### Exercise brief
Exactly as written, print every line of the listing below and omit its pictures.
--- Data extract Enclosed Below ---
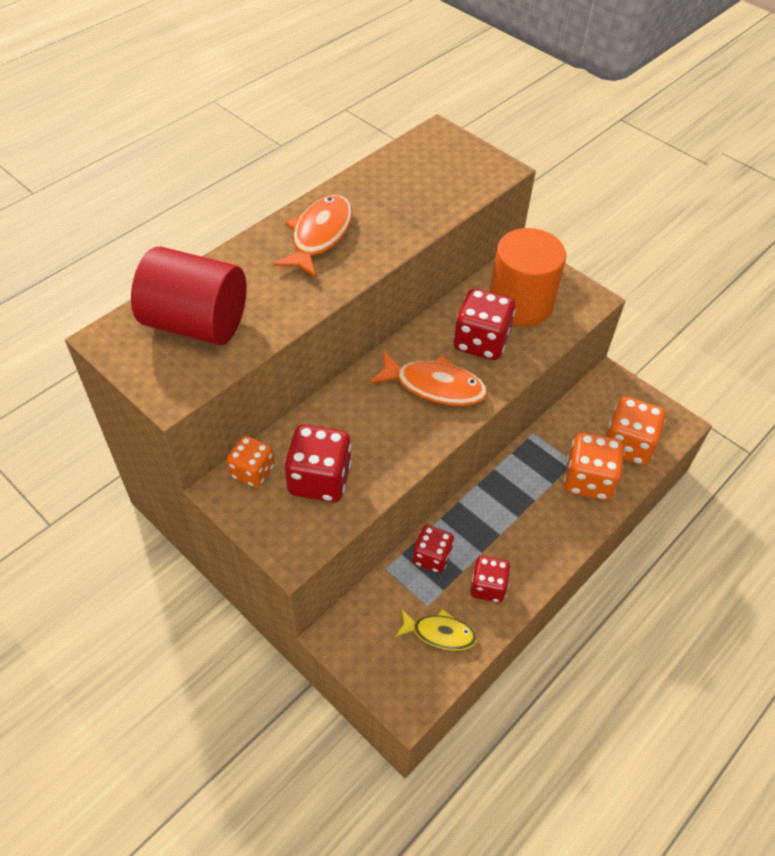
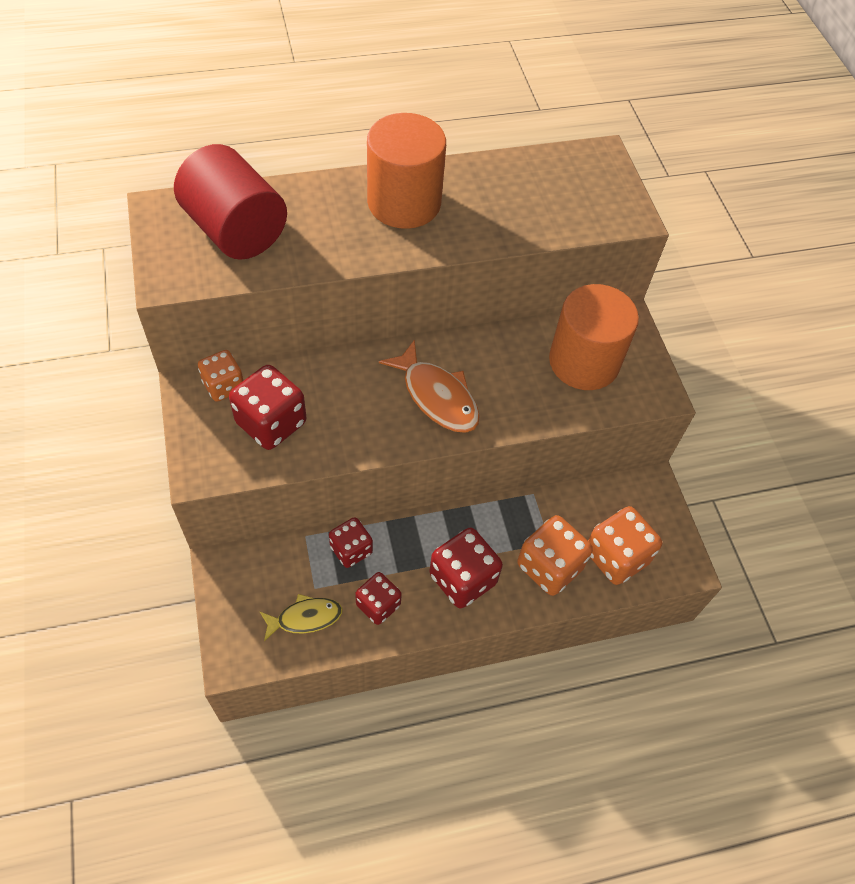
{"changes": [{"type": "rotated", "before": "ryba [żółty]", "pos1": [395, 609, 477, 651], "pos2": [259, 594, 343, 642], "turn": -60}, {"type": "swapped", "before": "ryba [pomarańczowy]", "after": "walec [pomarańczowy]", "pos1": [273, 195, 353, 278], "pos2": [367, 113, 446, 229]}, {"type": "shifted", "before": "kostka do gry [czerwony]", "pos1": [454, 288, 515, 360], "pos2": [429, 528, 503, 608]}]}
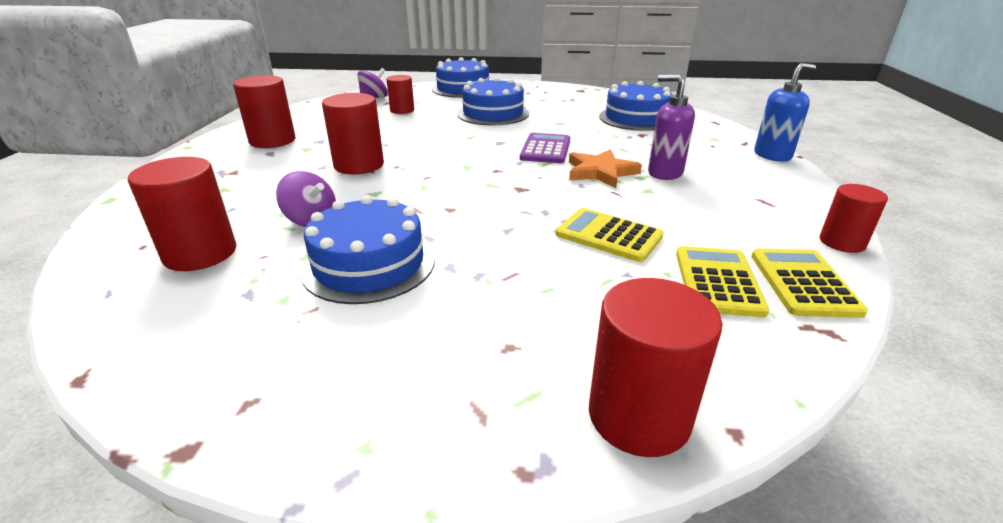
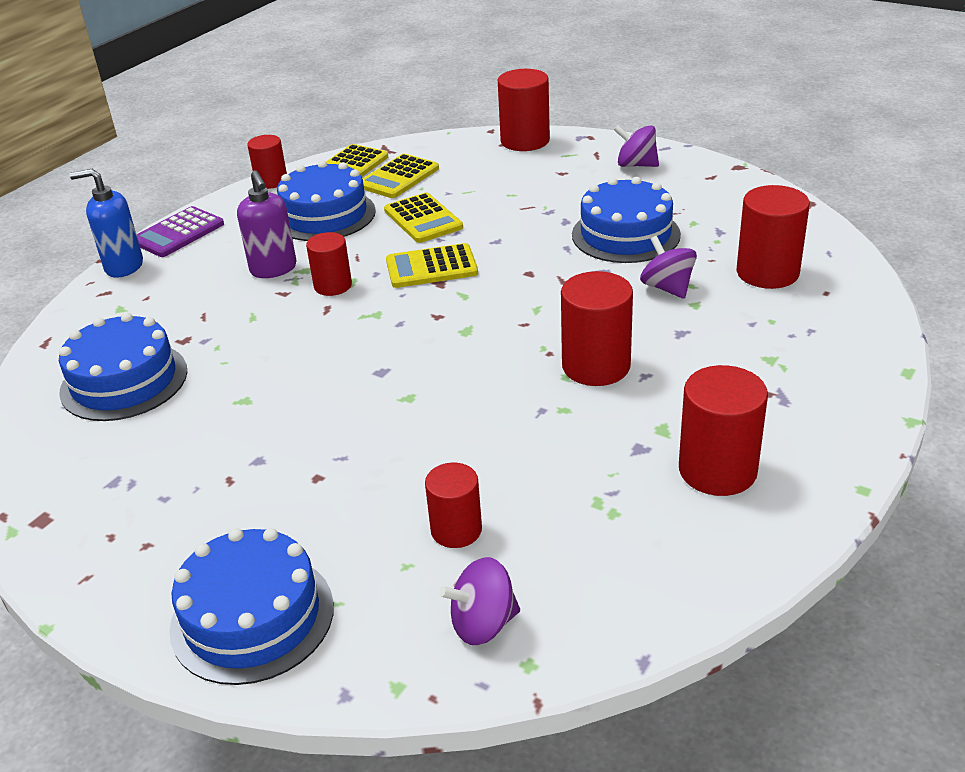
{"changes": [{"type": "shifted", "before": "kalkulator [fioletowy]", "pos1": [520, 133, 570, 163], "pos2": [136, 206, 224, 257]}, {"type": "shifted", "before": "tort [niebieski]", "pos1": [457, 77, 529, 126], "pos2": [277, 161, 376, 241]}, {"type": "swapped", "before": "gwiazda [pomarańczowy]", "after": "walec [czerwony]", "pos1": [569, 149, 642, 188], "pos2": [306, 232, 352, 296]}, {"type": "new", "after": "kalkulator [żółty]", "pos2": [386, 243, 478, 288]}, {"type": "new", "after": "bączek [fioletowy]", "pos2": [614, 125, 659, 167]}]}
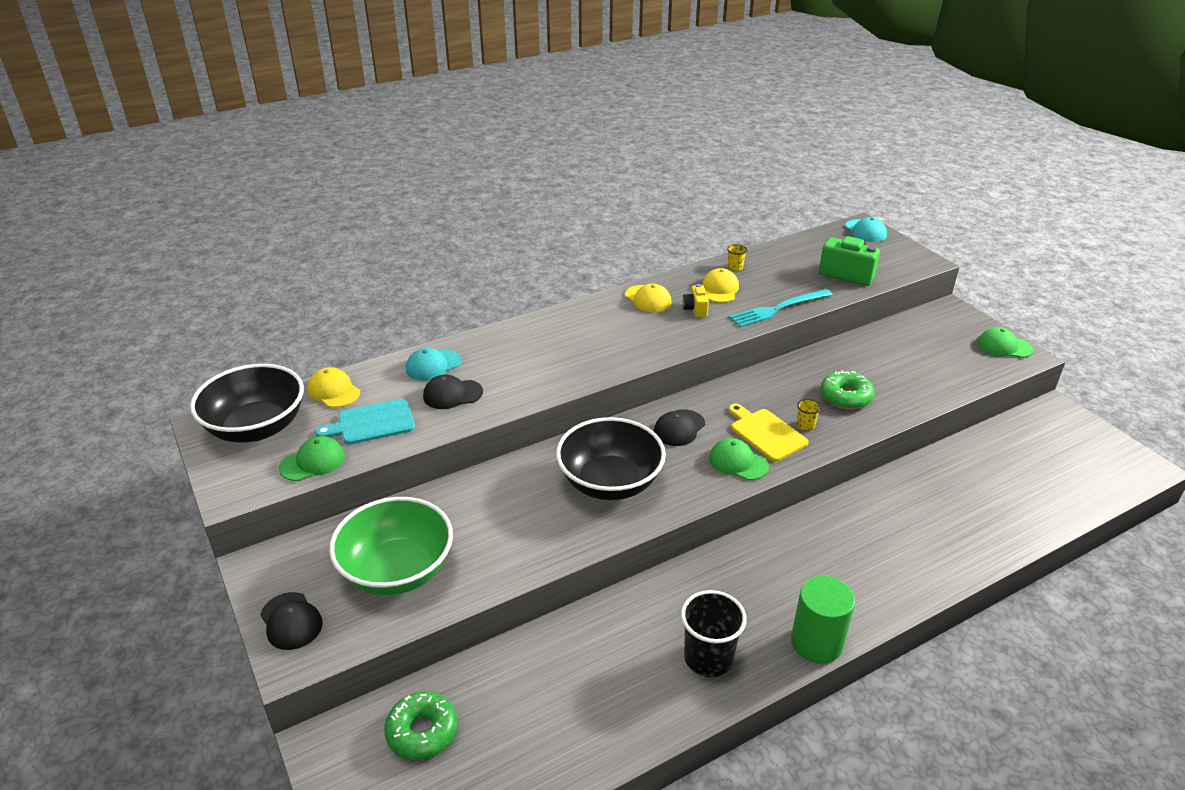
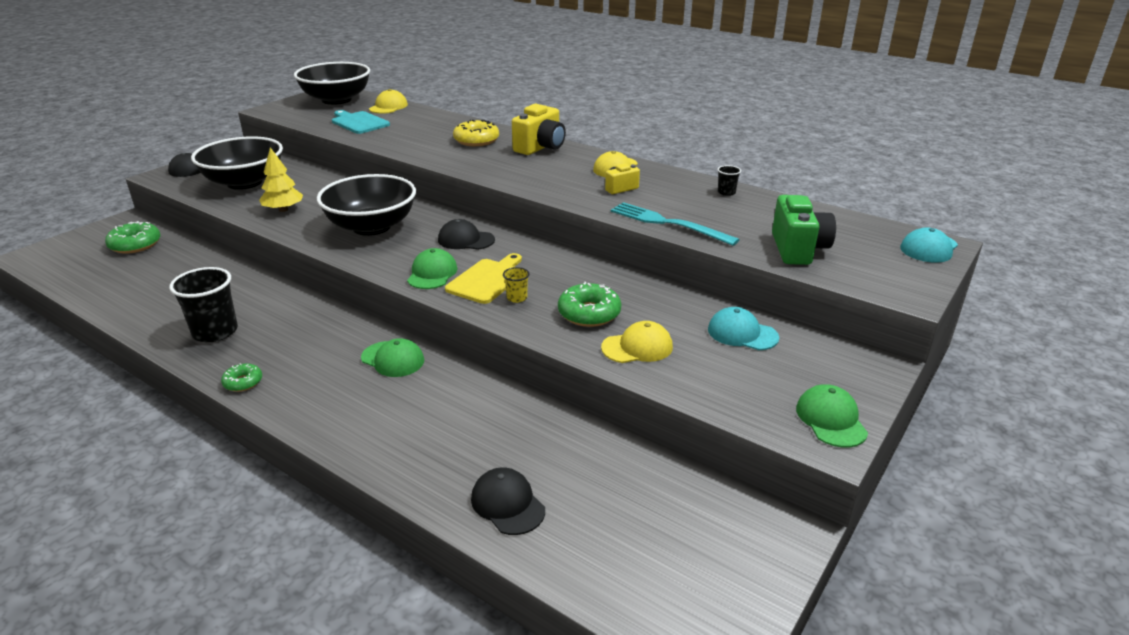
{"changes": [{"type": "repainted", "before": "miska [zielony]", "after": "miska [czarny]", "pos1": [329, 497, 453, 595], "pos2": [191, 136, 283, 190]}, {"type": "swapped", "before": "walec [zielony]", "after": "donut [zielony]", "pos1": [791, 576, 855, 664], "pos2": [221, 363, 262, 392]}, {"type": "new", "after": "drzewko [żółty]", "pos2": [259, 147, 303, 212]}, {"type": "shifted", "before": "czapka [zielony]", "pos1": [279, 436, 345, 481], "pos2": [361, 338, 424, 377]}, {"type": "new", "after": "donut [żółty]", "pos2": [453, 120, 499, 146]}, {"type": "shifted", "before": "czapka [czarny]", "pos1": [423, 375, 483, 409], "pos2": [471, 467, 545, 535]}, {"type": "new", "after": "aparat fotograficzny [żółty]", "pos2": [512, 104, 566, 155]}, {"type": "shifted", "before": "czapka [żółty]", "pos1": [702, 268, 739, 303], "pos2": [601, 321, 673, 363]}, {"type": "shifted", "before": "czapka [turkusowy]", "pos1": [406, 348, 462, 381], "pos2": [708, 307, 779, 350]}, {"type": "repainted", "before": "szklanka [żółty]", "after": "szklanka [czarny]", "pos1": [727, 244, 747, 271], "pos2": [718, 165, 741, 196]}]}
--- End of Enclosed Data extract ---
### Exercise output
{"changes": [{"type": "rotated", "before": "ryba [żółty]", "pos1": [395, 609, 477, 651], "pos2": [259, 594, 343, 642], "turn": -60}, {"type": "swapped", "before": "ryba [pomarańczowy]", "after": "walec [pomarańczowy]", "pos1": [273, 195, 353, 278], "pos2": [367, 113, 446, 229]}, {"type": "shifted", "before": "kostka do gry [czerwony]", "pos1": [454, 288, 515, 360], "pos2": [429, 528, 503, 608]}]}
{"changes": [{"type": "shifted", "before": "kalkulator [fioletowy]", "pos1": [520, 133, 570, 163], "pos2": [136, 206, 224, 257]}, {"type": "shifted", "before": "tort [niebieski]", "pos1": [457, 77, 529, 126], "pos2": [277, 161, 376, 241]}, {"type": "swapped", "before": "gwiazda [pomarańczowy]", "after": "walec [czerwony]", "pos1": [569, 149, 642, 188], "pos2": [306, 232, 352, 296]}, {"type": "new", "after": "kalkulator [żółty]", "pos2": [386, 243, 478, 288]}, {"type": "new", "after": "bączek [fioletowy]", "pos2": [614, 125, 659, 167]}]}
{"changes": [{"type": "repainted", "before": "miska [zielony]", "after": "miska [czarny]", "pos1": [329, 497, 453, 595], "pos2": [191, 136, 283, 190]}, {"type": "swapped", "before": "walec [zielony]", "after": "donut [zielony]", "pos1": [791, 576, 855, 664], "pos2": [221, 363, 262, 392]}, {"type": "new", "after": "drzewko [żółty]", "pos2": [259, 147, 303, 212]}, {"type": "shifted", "before": "czapka [zielony]", "pos1": [279, 436, 345, 481], "pos2": [361, 338, 424, 377]}, {"type": "new", "after": "donut [żółty]", "pos2": [453, 120, 499, 146]}, {"type": "shifted", "before": "czapka [czarny]", "pos1": [423, 375, 483, 409], "pos2": [471, 467, 545, 535]}, {"type": "new", "after": "aparat fotograficzny [żółty]", "pos2": [512, 104, 566, 155]}, {"type": "shifted", "before": "czapka [żółty]", "pos1": [702, 268, 739, 303], "pos2": [601, 321, 673, 363]}, {"type": "shifted", "before": "czapka [turkusowy]", "pos1": [406, 348, 462, 381], "pos2": [708, 307, 779, 350]}, {"type": "repainted", "before": "szklanka [żółty]", "after": "szklanka [czarny]", "pos1": [727, 244, 747, 271], "pos2": [718, 165, 741, 196]}]}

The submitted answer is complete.